## [What is required]
Copy out every line of the data that has the word "blue" somewhere in it.
== Segment start ==
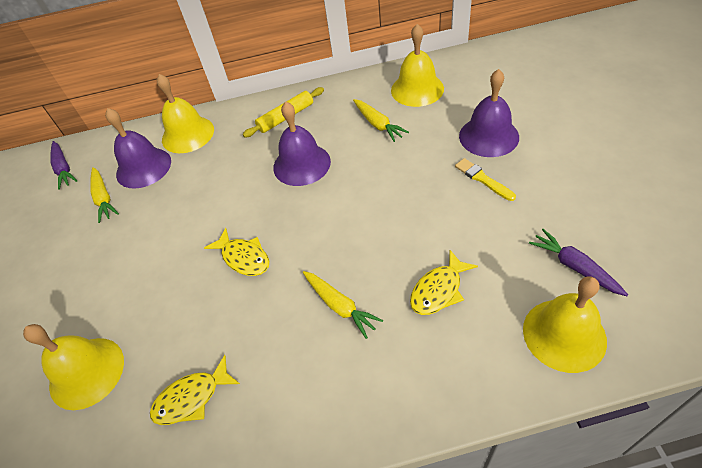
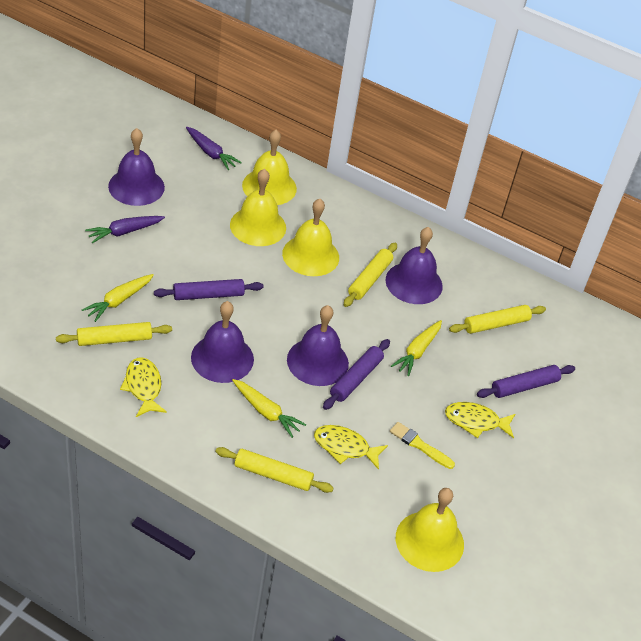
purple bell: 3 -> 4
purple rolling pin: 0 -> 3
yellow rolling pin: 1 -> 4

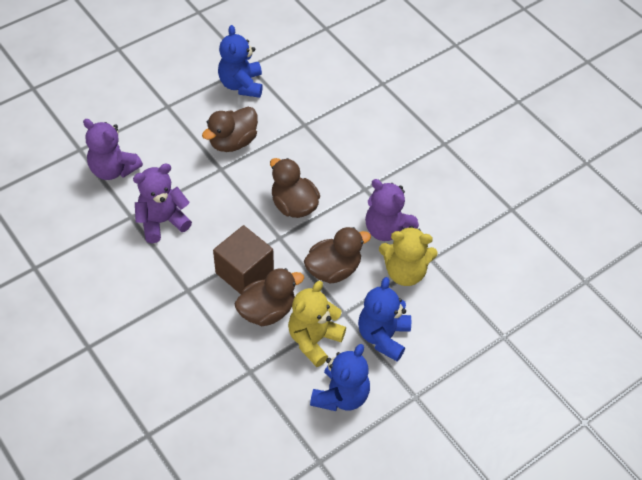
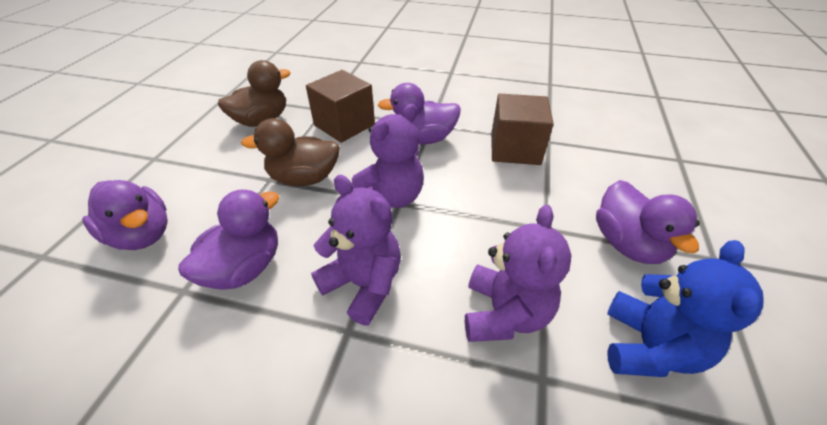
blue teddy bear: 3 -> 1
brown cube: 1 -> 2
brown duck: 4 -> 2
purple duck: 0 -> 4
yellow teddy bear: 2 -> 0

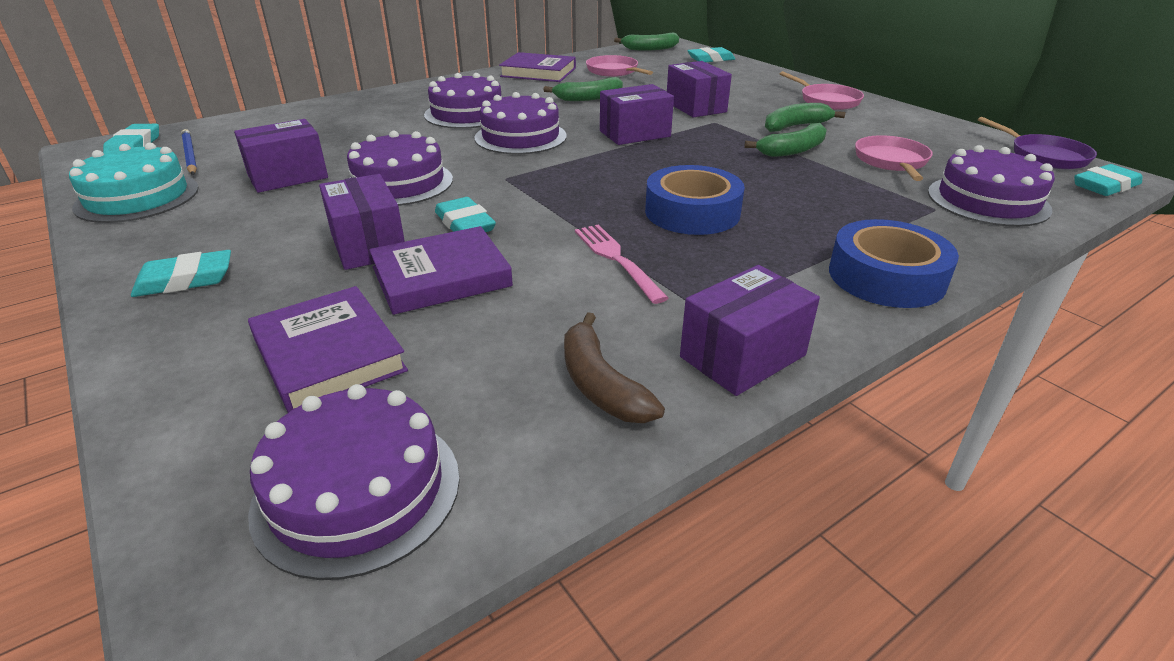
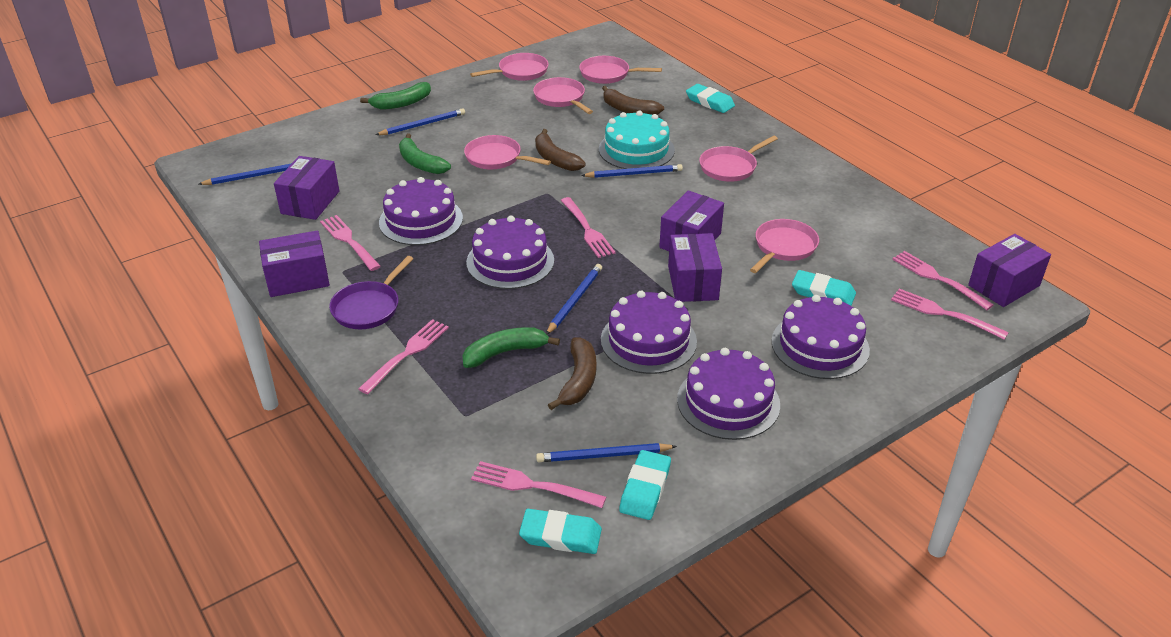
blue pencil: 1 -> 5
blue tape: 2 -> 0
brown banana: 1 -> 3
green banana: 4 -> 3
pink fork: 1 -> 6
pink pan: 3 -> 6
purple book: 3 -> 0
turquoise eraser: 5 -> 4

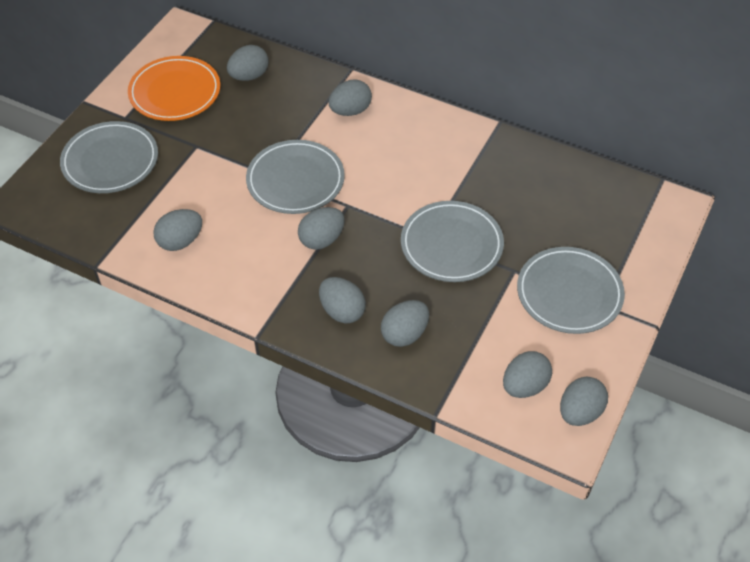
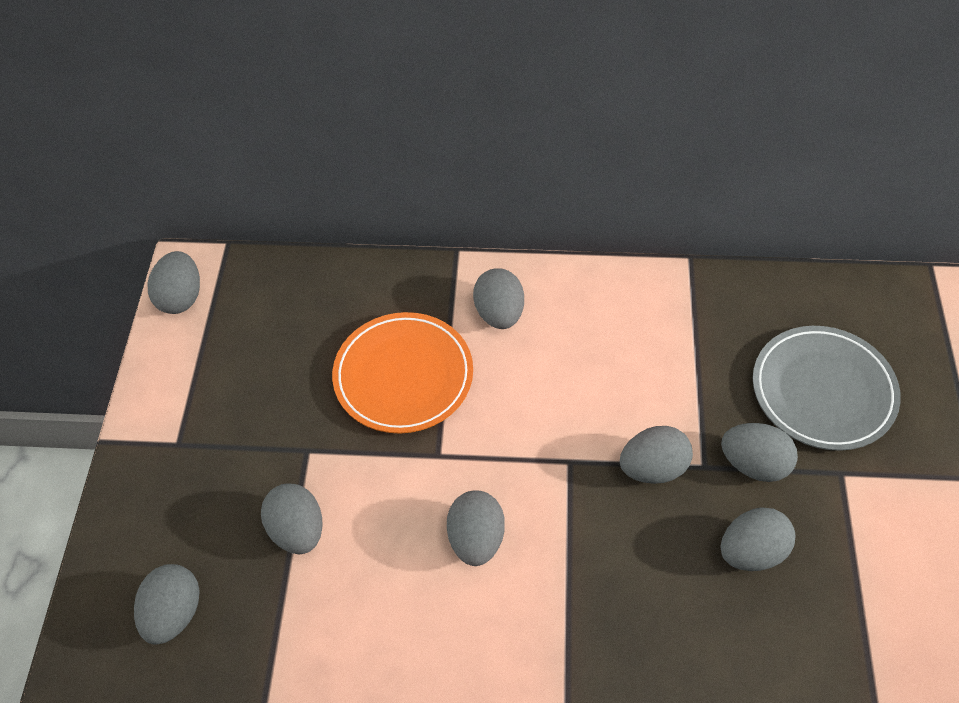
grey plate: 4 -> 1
== Segment end ==
## [Reply to the task]
blue teddy bear: 3 -> 1
blue pencil: 1 -> 5
blue tape: 2 -> 0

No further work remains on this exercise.